[Records]
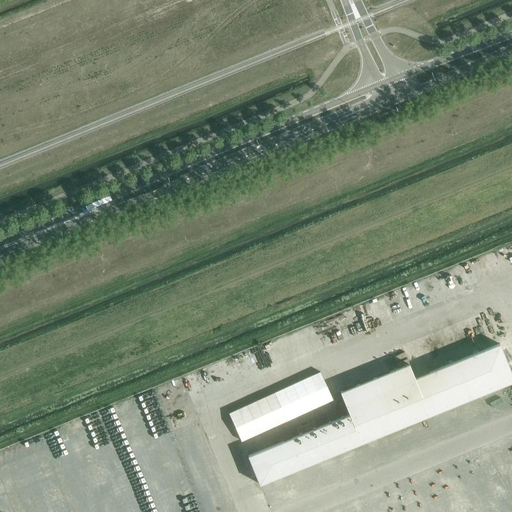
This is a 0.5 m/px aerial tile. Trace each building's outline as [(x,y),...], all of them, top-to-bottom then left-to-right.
[(511,381),(511,375),(499,343),(414,378),(409,364),(340,391),(349,414),(248,455),(259,484),(511,381)] [(320,371),(229,412),(242,441),(332,399),(320,371)] [(141,410),(146,408),(140,396),(135,398),(141,410)] [(340,413),(346,411),(342,402),(337,404),(340,413)] [(150,410),(154,422),(160,420),(155,408),(150,410)]
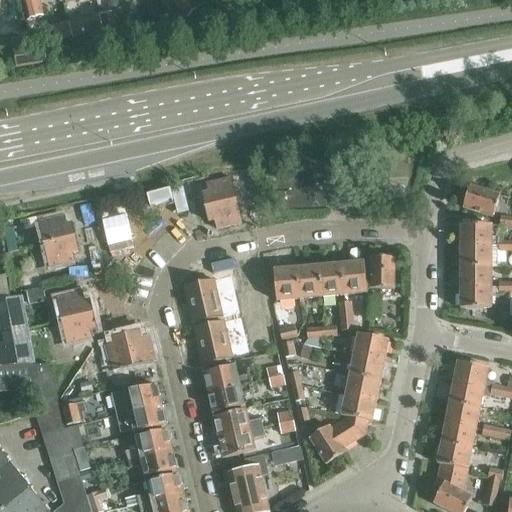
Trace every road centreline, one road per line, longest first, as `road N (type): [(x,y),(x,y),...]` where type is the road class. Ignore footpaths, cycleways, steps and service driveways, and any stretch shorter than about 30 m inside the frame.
road 1 (secondary): [(0,178),(511,71)]
road 2 (secondary): [(511,44),(0,144)]
road 3 (residential): [(157,318),(168,276),(200,251),(332,230),(433,230)]
road 4 (residential): [(206,511),(157,318)]
road 5 (residential): [(360,487),(396,460),(423,334)]
road 6 (residential): [(157,318),(109,314),(85,210)]
road 7 (residential): [(433,230),(449,165),(511,147)]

* _Exercise instructions_: Copy every line of the records above word for word, leaving out the pictures.

* _Task result_:
This is a 0.5 m/px aerial tile. Trace each building's outline as [(x,y),...], all of them, top-to-bottom then left-to-right.
[(511,381),(511,375),(499,343),(414,378),(409,364),(340,391),(349,414),(248,455),(259,484),(511,381)] [(320,371),(229,412),(242,441),(332,399),(320,371)] [(141,410),(146,408),(140,396),(135,398),(141,410)] [(340,413),(346,411),(342,402),(337,404),(340,413)] [(150,410),(154,422),(160,420),(155,408),(150,410)]
Trace every road centreline, one road per line, longest first, as `road N (type): [(x,y),(x,y),...]` where type is the road class. Ignore footpaths, cycleways, steps and service driveways, and any stretch shorter than about 30 m inside the frame.
road 1 (secondary): [(0,178),(511,71)]
road 2 (secondary): [(511,44),(0,144)]
road 3 (residential): [(157,318),(168,276),(200,251),(332,230),(433,230)]
road 4 (residential): [(206,511),(157,318)]
road 5 (residential): [(360,487),(396,460),(423,334)]
road 6 (residential): [(157,318),(109,314),(85,210)]
road 7 (residential): [(433,230),(449,165),(511,147)]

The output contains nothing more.